- [Exercise prompt]
Output every entry below word for word, minus the images.

[Edit tracking data]
┌──

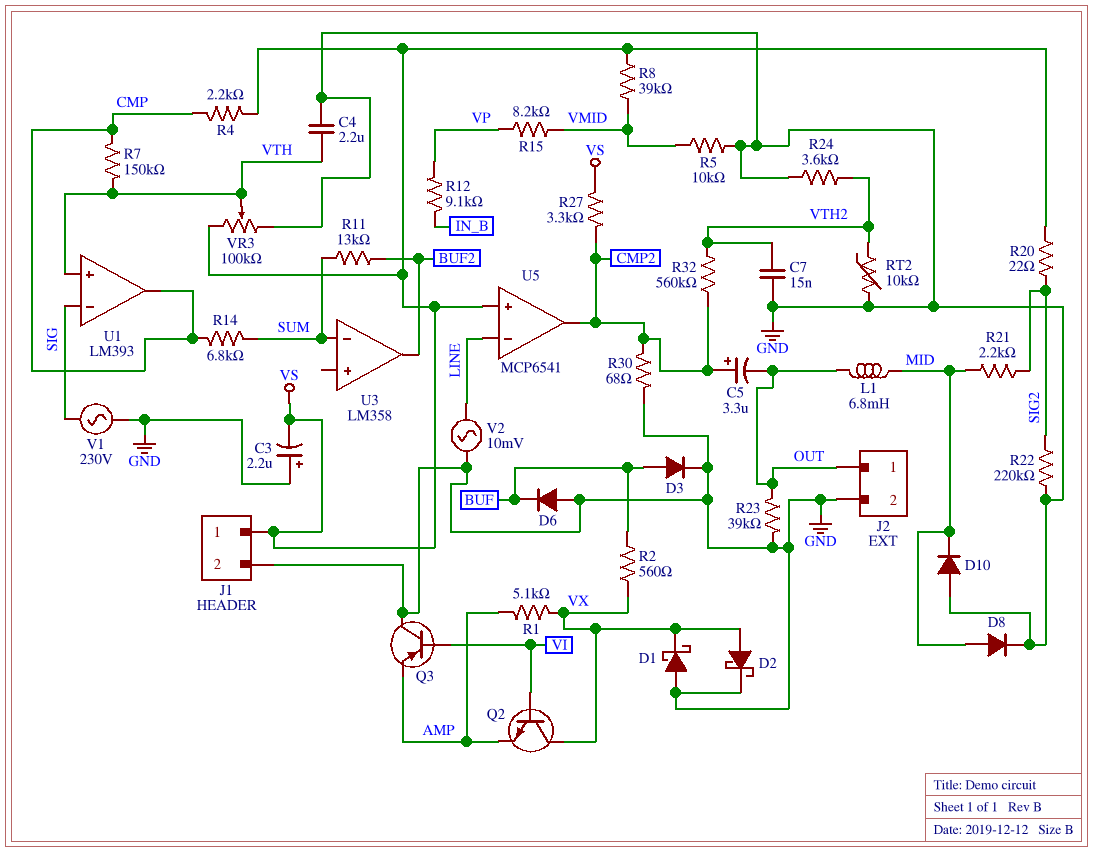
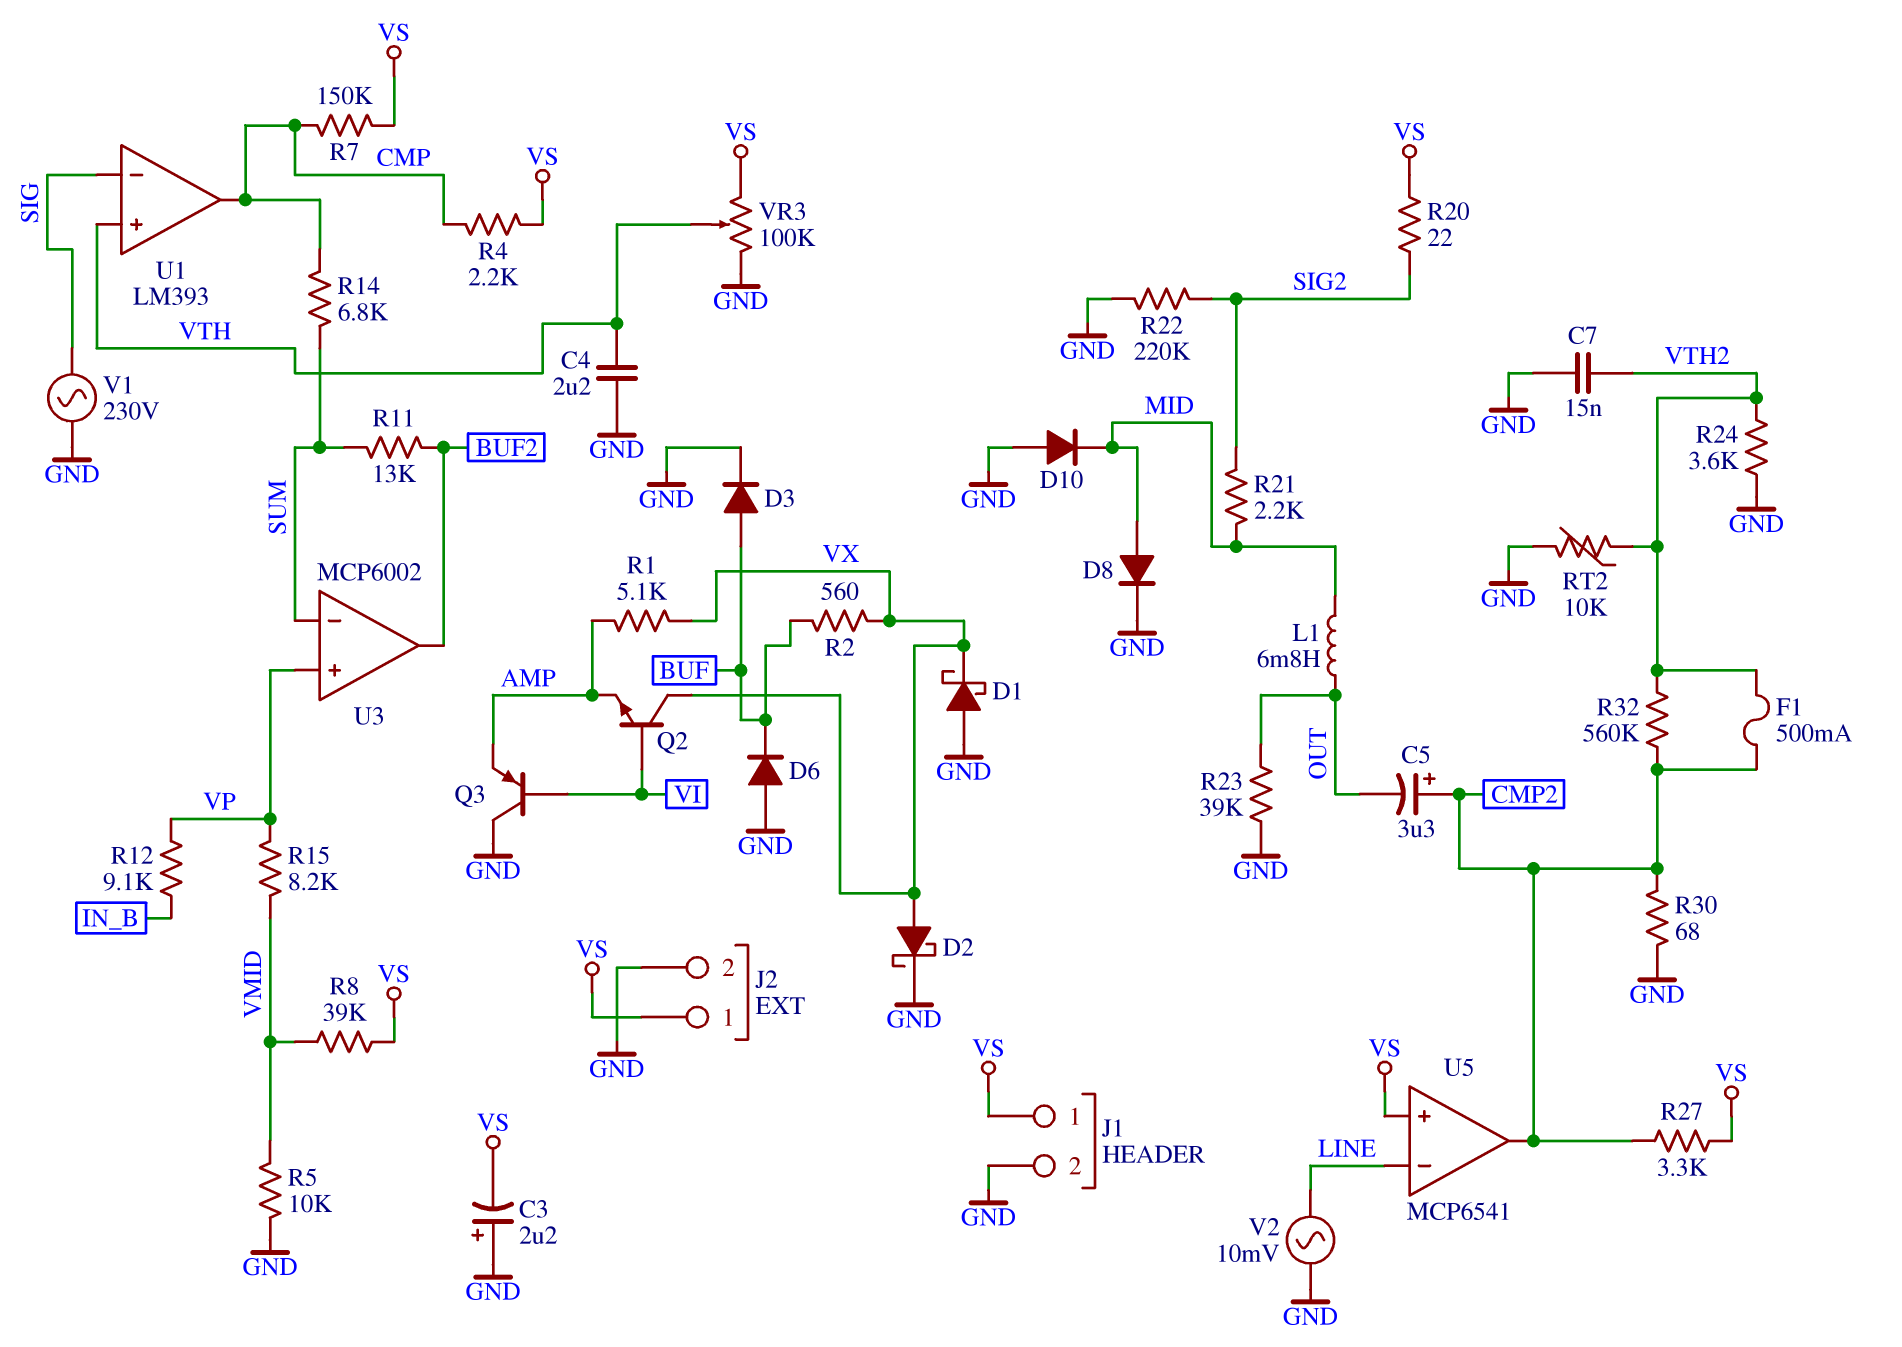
F1: none -> 500mA (CMP2, VTH2)
J2 pin 1: OUT -> VS
R7: 150k (CMP, VTH) -> 150k (CMP, VS)
U3: LM358 -> MCP6002
U3 pin in+: none -> VP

└──

- [Solved exercise]
F1: none -> 500mA (CMP2, VTH2)
J2 pin 1: OUT -> VS
R7: 150k (CMP, VTH) -> 150k (CMP, VS)
U3: LM358 -> MCP6002
U3 pin in+: none -> VP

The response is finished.